__Task prompt__: Word for word, transcribe the listing that follows, minus any pictures.

__Task input__:

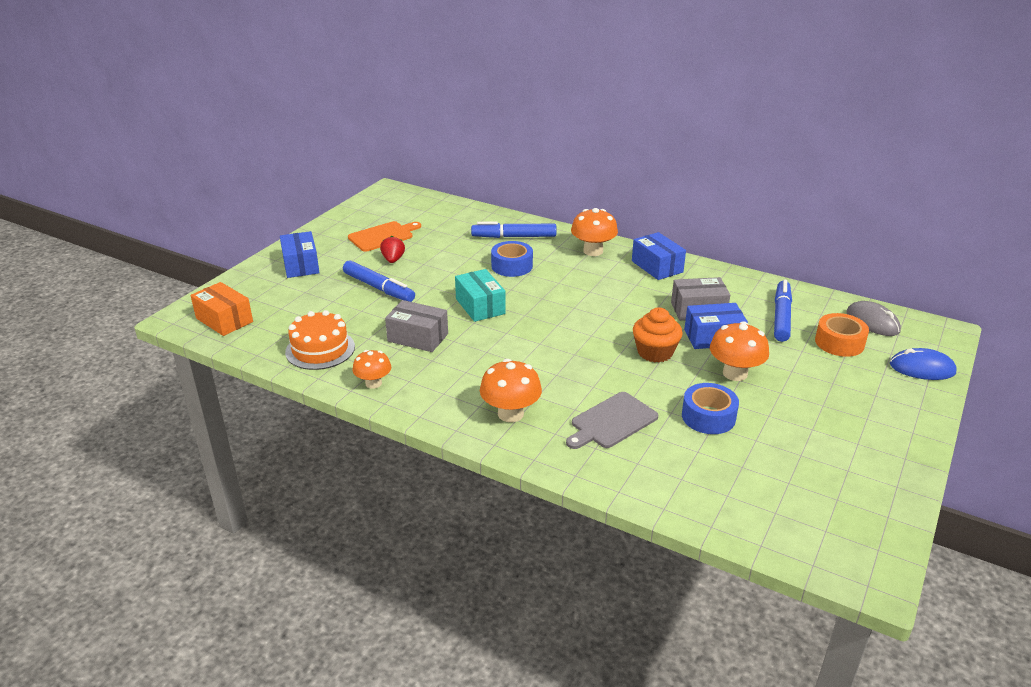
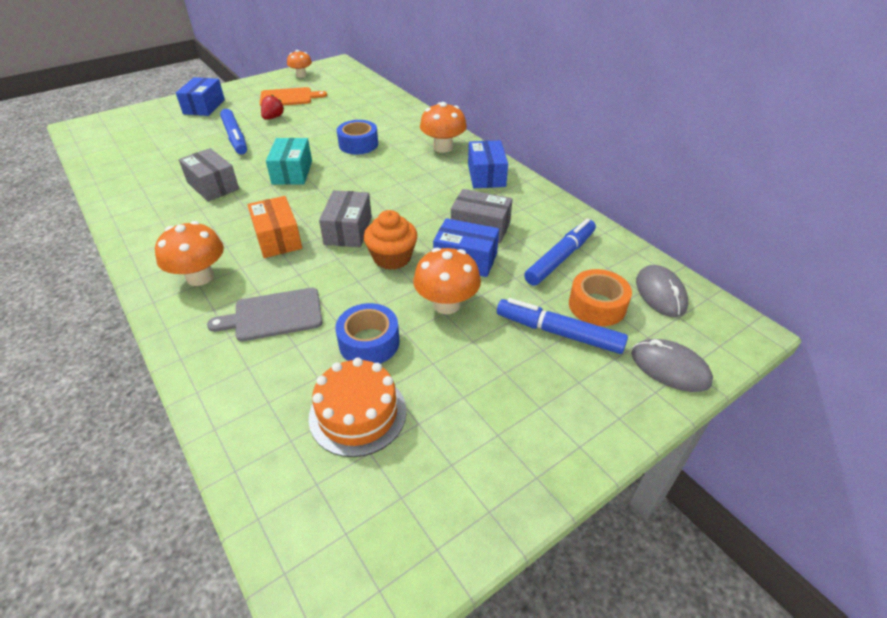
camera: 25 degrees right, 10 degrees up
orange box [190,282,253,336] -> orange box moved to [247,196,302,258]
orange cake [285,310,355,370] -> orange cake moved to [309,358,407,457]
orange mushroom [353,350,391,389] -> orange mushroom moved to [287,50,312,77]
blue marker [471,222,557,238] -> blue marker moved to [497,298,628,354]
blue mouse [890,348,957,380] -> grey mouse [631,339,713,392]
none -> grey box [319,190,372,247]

__Solution to the exercise__:
camera: 25 degrees right, 10 degrees up
orange box [190,282,253,336] -> orange box moved to [247,196,302,258]
orange cake [285,310,355,370] -> orange cake moved to [309,358,407,457]
orange mushroom [353,350,391,389] -> orange mushroom moved to [287,50,312,77]
blue marker [471,222,557,238] -> blue marker moved to [497,298,628,354]
blue mouse [890,348,957,380] -> grey mouse [631,339,713,392]
none -> grey box [319,190,372,247]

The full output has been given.